■ **Raw data**:
###

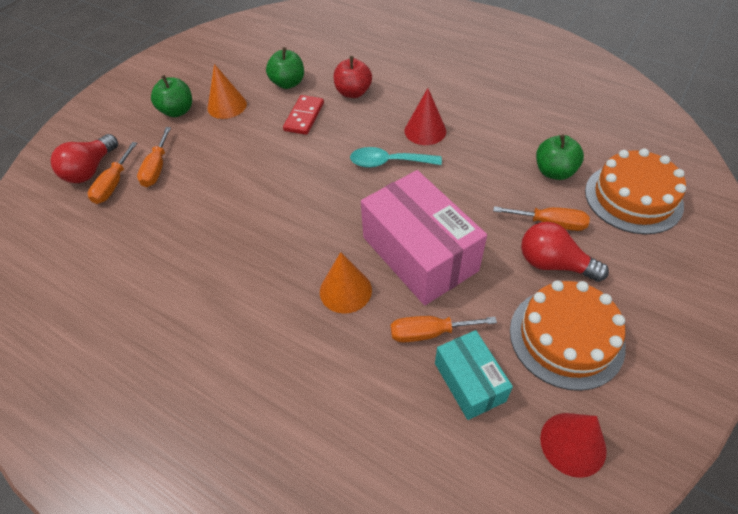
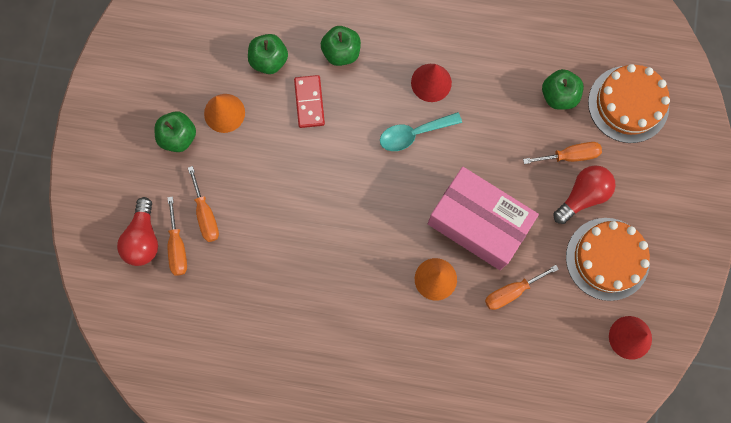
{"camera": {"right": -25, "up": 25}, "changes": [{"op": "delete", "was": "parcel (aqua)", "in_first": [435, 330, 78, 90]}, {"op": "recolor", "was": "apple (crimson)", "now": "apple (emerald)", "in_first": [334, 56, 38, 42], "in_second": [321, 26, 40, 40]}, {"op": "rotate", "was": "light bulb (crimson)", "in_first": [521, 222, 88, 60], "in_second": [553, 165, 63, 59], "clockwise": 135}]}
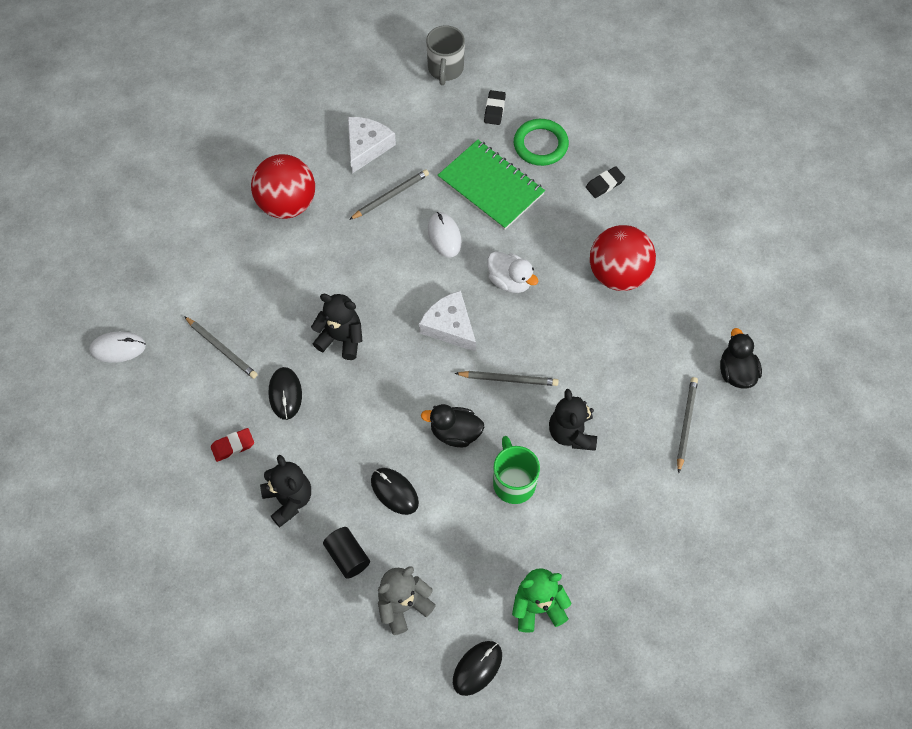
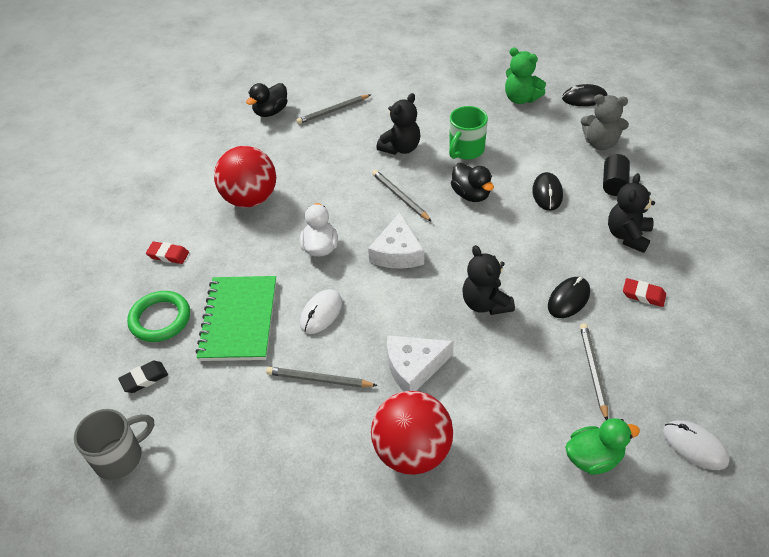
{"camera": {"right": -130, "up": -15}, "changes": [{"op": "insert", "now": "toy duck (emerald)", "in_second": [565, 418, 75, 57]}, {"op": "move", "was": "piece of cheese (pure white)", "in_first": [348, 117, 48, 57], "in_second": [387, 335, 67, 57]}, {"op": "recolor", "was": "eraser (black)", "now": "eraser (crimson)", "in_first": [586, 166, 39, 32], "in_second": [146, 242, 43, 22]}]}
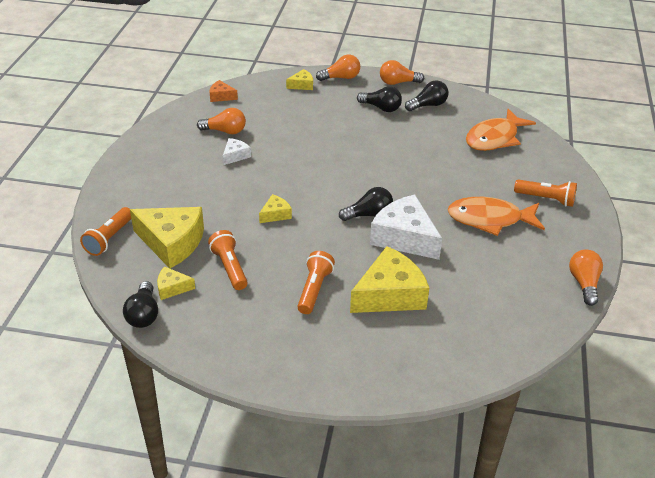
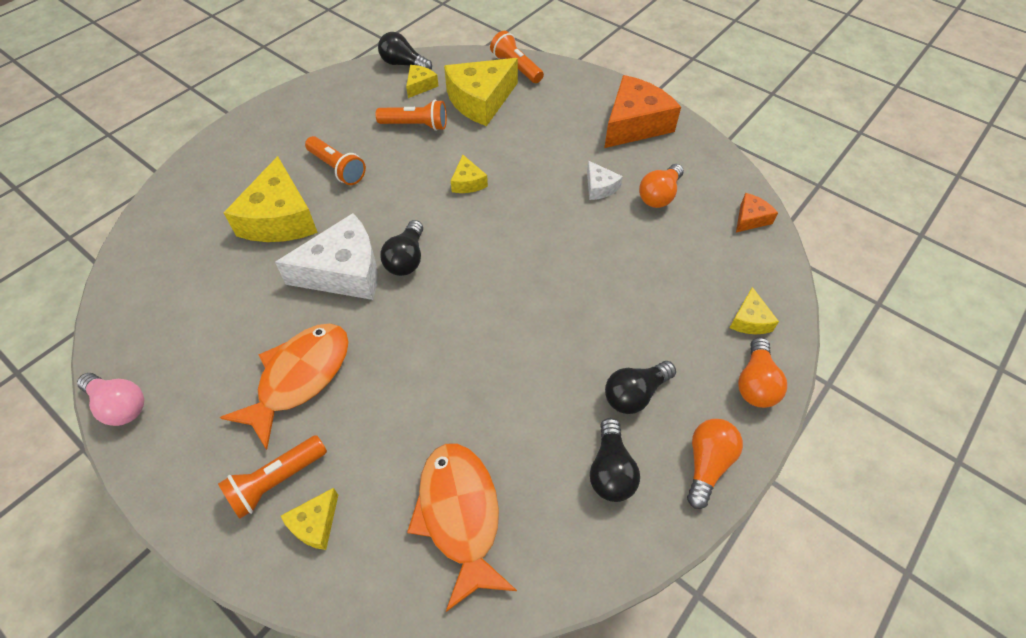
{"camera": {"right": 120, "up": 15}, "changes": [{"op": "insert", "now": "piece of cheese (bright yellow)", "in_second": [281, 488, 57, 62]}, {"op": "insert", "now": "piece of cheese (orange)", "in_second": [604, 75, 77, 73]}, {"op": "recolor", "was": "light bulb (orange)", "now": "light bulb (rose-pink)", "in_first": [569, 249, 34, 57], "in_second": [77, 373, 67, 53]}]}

###

■ **Work order**: The copy must begin at the line containing "of cheese (pure" and end at the last line of the data above, with every line retyped exactly and no pictures included.

■ **Solution to this exercise**:
{"camera": {"right": -130, "up": -15}, "changes": [{"op": "insert", "now": "toy duck (emerald)", "in_second": [565, 418, 75, 57]}, {"op": "move", "was": "piece of cheese (pure white)", "in_first": [348, 117, 48, 57], "in_second": [387, 335, 67, 57]}, {"op": "recolor", "was": "eraser (black)", "now": "eraser (crimson)", "in_first": [586, 166, 39, 32], "in_second": [146, 242, 43, 22]}]}
{"camera": {"right": 120, "up": 15}, "changes": [{"op": "insert", "now": "piece of cheese (bright yellow)", "in_second": [281, 488, 57, 62]}, {"op": "insert", "now": "piece of cheese (orange)", "in_second": [604, 75, 77, 73]}, {"op": "recolor", "was": "light bulb (orange)", "now": "light bulb (rose-pink)", "in_first": [569, 249, 34, 57], "in_second": [77, 373, 67, 53]}]}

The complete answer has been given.